***** Provided entries *****

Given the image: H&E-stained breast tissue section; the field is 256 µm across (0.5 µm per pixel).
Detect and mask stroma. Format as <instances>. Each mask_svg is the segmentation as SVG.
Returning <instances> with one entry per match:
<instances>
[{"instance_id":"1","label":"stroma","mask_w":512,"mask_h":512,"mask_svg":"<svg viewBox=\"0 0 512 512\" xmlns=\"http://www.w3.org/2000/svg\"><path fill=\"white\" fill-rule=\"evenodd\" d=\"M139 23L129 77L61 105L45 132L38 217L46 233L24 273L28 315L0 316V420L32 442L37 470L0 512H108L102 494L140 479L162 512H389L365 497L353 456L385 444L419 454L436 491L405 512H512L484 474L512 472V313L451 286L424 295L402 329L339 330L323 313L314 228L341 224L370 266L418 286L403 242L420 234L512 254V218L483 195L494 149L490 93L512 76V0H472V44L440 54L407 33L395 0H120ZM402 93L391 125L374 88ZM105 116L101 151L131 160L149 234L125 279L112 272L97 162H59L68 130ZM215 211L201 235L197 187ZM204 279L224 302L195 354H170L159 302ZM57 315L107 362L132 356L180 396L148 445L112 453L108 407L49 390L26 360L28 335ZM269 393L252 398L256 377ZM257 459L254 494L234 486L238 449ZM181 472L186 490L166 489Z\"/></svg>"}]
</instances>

*****

### Exercise instructions
Beginning at the line containing "Detect and mask", repeat each line exactly through the last line of the entries, and include no other lines.

### Worked solution
Detect and mask stroma. Format as <instances>. Each mask_svg is the segmentation as SVG.
Returning <instances> with one entry per match:
<instances>
[{"instance_id":"1","label":"stroma","mask_w":512,"mask_h":512,"mask_svg":"<svg viewBox=\"0 0 512 512\" xmlns=\"http://www.w3.org/2000/svg\"><path fill=\"white\" fill-rule=\"evenodd\" d=\"M139 23L129 77L61 105L45 132L38 217L46 233L24 273L28 315L0 316V420L32 442L37 470L0 512H108L102 494L140 479L162 512H389L365 497L353 456L385 444L419 454L436 491L405 512H512L484 474L512 472V313L451 286L424 295L402 329L339 330L323 313L314 228L341 224L370 266L418 286L403 242L420 234L512 254V218L483 195L494 149L490 93L512 76V0H472V44L440 54L407 33L395 0H120ZM402 93L391 125L374 88ZM105 116L101 151L131 160L149 234L125 279L112 272L97 162H59L68 130ZM215 211L201 235L197 187ZM204 279L224 302L195 354H170L159 302ZM57 315L107 362L132 356L180 396L148 445L112 453L108 407L49 390L26 360L28 335ZM269 393L252 398L256 377ZM257 459L254 494L234 486L238 449ZM181 472L186 490L166 489Z\"/></svg>"}]
</instances>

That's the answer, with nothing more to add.